▶ WHAT YOU SHOULD DO: Only the text of the records belongs in the answer; the pictures must be dropped.
____ AVAILABLE DATA
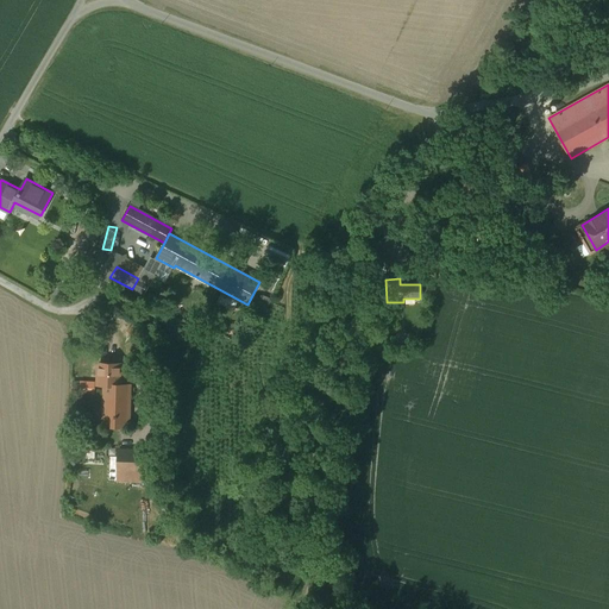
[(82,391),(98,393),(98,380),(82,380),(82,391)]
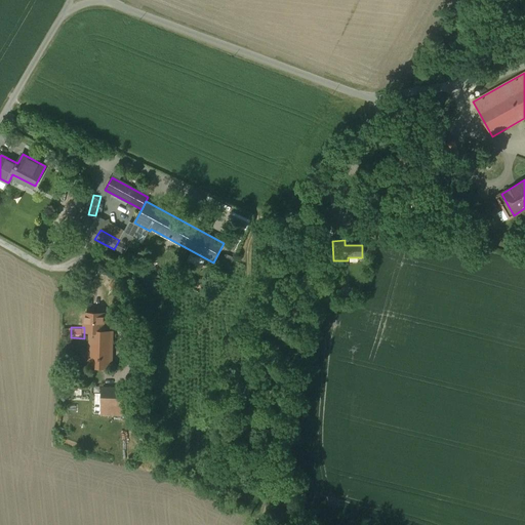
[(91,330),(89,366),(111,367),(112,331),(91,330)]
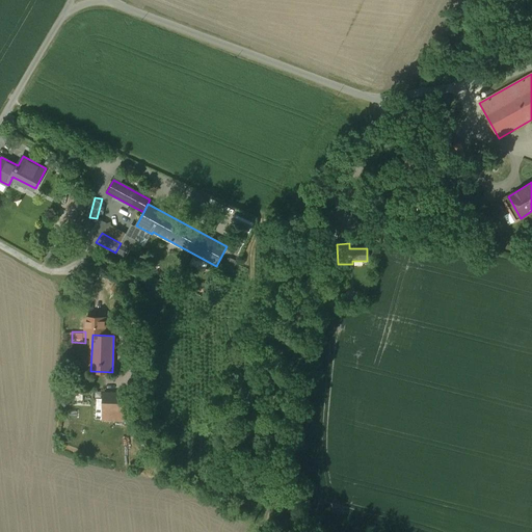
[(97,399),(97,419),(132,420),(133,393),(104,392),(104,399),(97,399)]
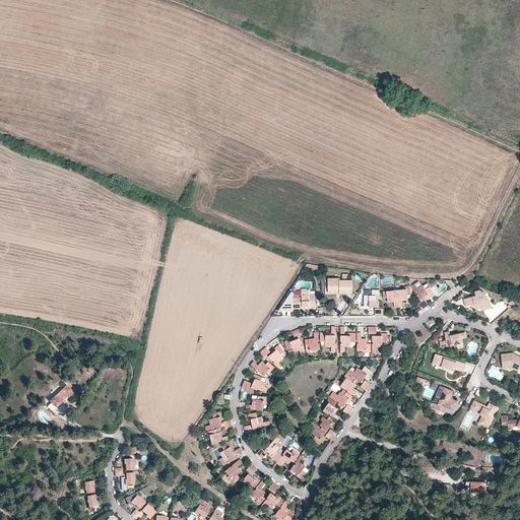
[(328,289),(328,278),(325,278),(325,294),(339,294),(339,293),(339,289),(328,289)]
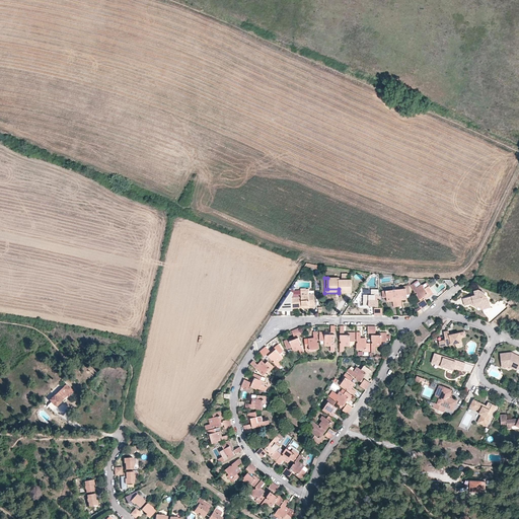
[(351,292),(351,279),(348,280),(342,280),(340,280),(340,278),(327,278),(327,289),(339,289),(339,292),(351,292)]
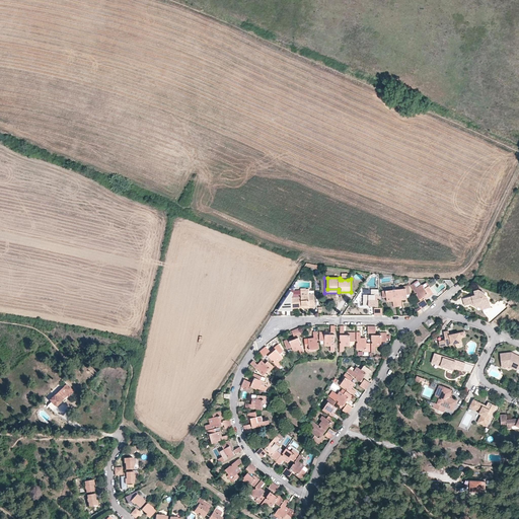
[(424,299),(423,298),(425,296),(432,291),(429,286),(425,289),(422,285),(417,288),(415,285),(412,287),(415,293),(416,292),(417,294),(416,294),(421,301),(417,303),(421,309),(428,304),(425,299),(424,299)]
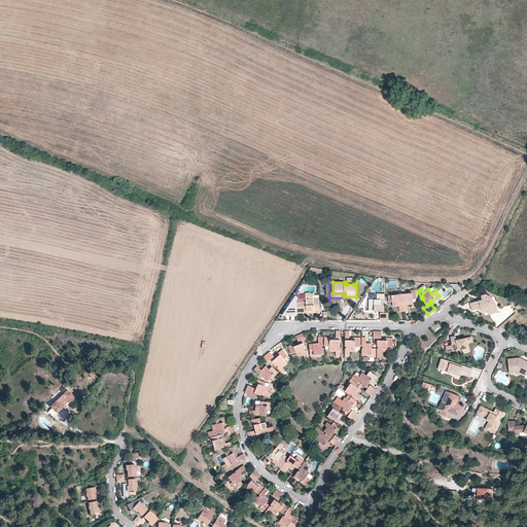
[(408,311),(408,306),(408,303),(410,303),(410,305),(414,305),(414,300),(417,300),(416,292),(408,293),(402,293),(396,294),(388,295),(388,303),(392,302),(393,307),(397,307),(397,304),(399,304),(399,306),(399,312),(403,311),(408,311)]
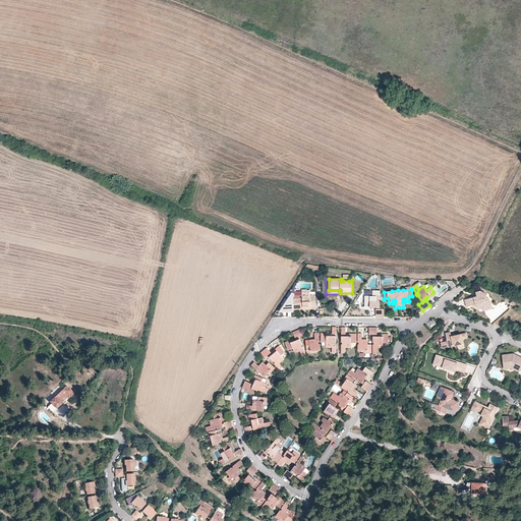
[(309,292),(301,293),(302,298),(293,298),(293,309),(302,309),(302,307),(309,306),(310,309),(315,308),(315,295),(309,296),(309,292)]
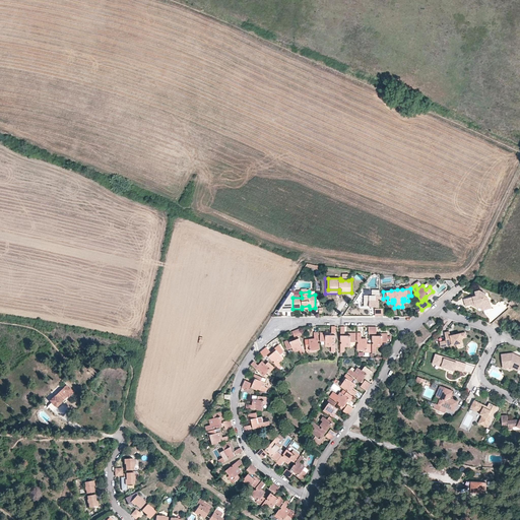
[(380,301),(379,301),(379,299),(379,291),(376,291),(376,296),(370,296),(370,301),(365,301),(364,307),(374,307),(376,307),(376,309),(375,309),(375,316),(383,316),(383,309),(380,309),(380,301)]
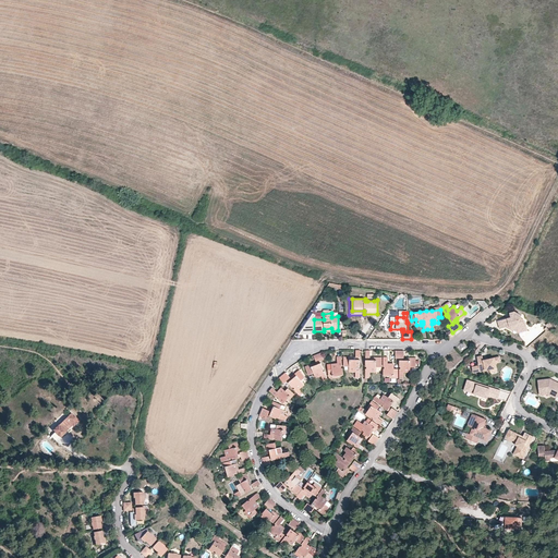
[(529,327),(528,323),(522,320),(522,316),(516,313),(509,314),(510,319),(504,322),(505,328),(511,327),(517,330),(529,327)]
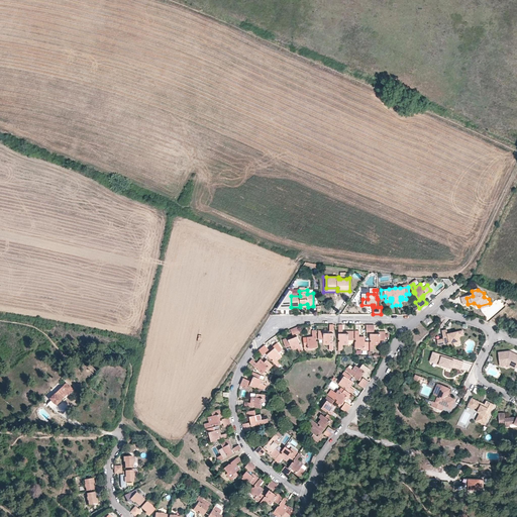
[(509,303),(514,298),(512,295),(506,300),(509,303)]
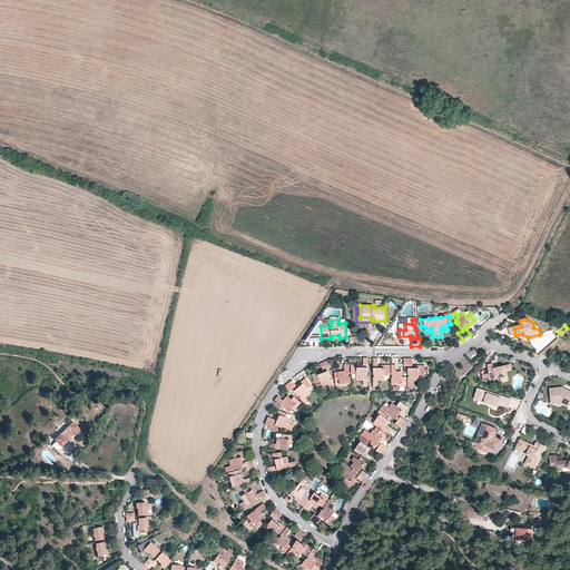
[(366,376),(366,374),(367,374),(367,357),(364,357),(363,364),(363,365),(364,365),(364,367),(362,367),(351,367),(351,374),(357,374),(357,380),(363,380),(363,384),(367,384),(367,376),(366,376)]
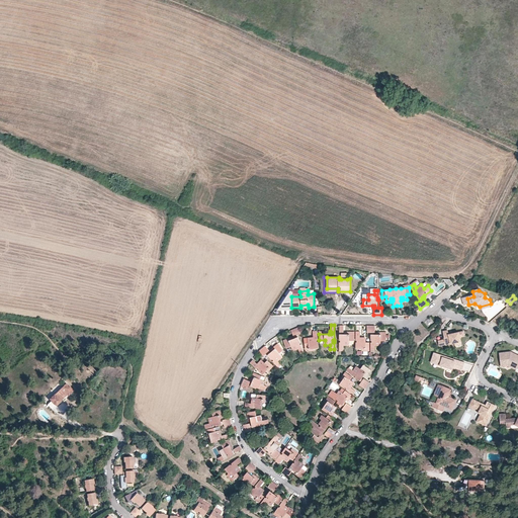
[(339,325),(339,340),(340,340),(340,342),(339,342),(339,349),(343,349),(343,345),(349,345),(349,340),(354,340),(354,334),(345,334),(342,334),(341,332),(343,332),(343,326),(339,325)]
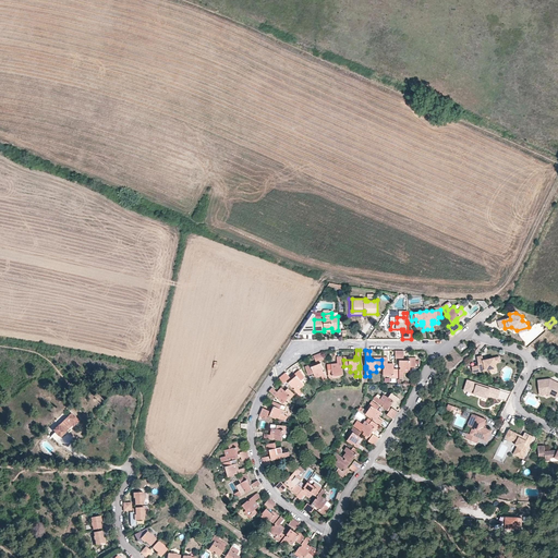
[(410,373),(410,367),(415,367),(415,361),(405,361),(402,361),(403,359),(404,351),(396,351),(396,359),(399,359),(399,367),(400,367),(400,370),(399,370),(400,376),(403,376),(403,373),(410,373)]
________
▶ TASK RESPONSE:
[(82,391),(98,393),(98,380),(82,380),(82,391)]
[(91,330),(89,366),(111,367),(112,331),(91,330)]
[(97,399),(97,419),(132,420),(133,393),(104,392),(104,399),(97,399)]
[(328,289),(328,278),(325,278),(325,294),(339,294),(339,293),(339,289),(328,289)]
[(351,292),(351,279),(348,280),(342,280),(340,280),(340,278),(327,278),(327,289),(339,289),(339,292),(351,292)]
[(424,299),(423,298),(425,296),(432,291),(429,286),(425,289),(422,285),(417,288),(415,285),(412,287),(415,293),(416,292),(417,294),(416,294),(421,301),(417,303),(421,309),(428,304),(425,299),(424,299)]
[(408,311),(408,306),(408,303),(410,303),(410,305),(414,305),(414,300),(417,300),(416,292),(408,293),(402,293),(396,294),(388,295),(388,303),(392,302),(393,307),(397,307),(397,304),(399,304),(399,306),(399,312),(403,311),(408,311)]
[(309,292),(301,293),(302,298),(293,298),(293,309),(302,309),(302,307),(309,306),(310,309),(315,308),(315,295),(309,296),(309,292)]
[(380,301),(379,301),(379,299),(379,291),(376,291),(376,296),(370,296),(370,301),(365,301),(364,307),(374,307),(376,307),(376,309),(375,309),(375,316),(383,316),(383,309),(380,309),(380,301)]
[(529,327),(528,323),(522,320),(522,316),(516,313),(509,314),(510,319),(504,322),(505,328),(511,327),(517,330),(529,327)]
[(509,303),(514,298),(512,295),(506,300),(509,303)]
[(366,376),(366,374),(367,374),(367,357),(364,357),(363,364),(363,365),(364,365),(364,367),(362,367),(351,367),(351,374),(357,374),(357,380),(363,380),(363,384),(367,384),(367,376),(366,376)]
[(339,325),(339,340),(340,340),(340,342),(339,342),(339,349),(343,349),(343,345),(349,345),(349,340),(354,340),(354,334),(345,334),(342,334),(341,332),(343,332),(343,326),(339,325)]
[(410,373),(410,367),(415,367),(415,361),(405,361),(402,361),(403,359),(404,351),(396,351),(396,359),(399,359),(399,367),(400,367),(400,370),(399,370),(400,376),(403,376),(403,373),(410,373)]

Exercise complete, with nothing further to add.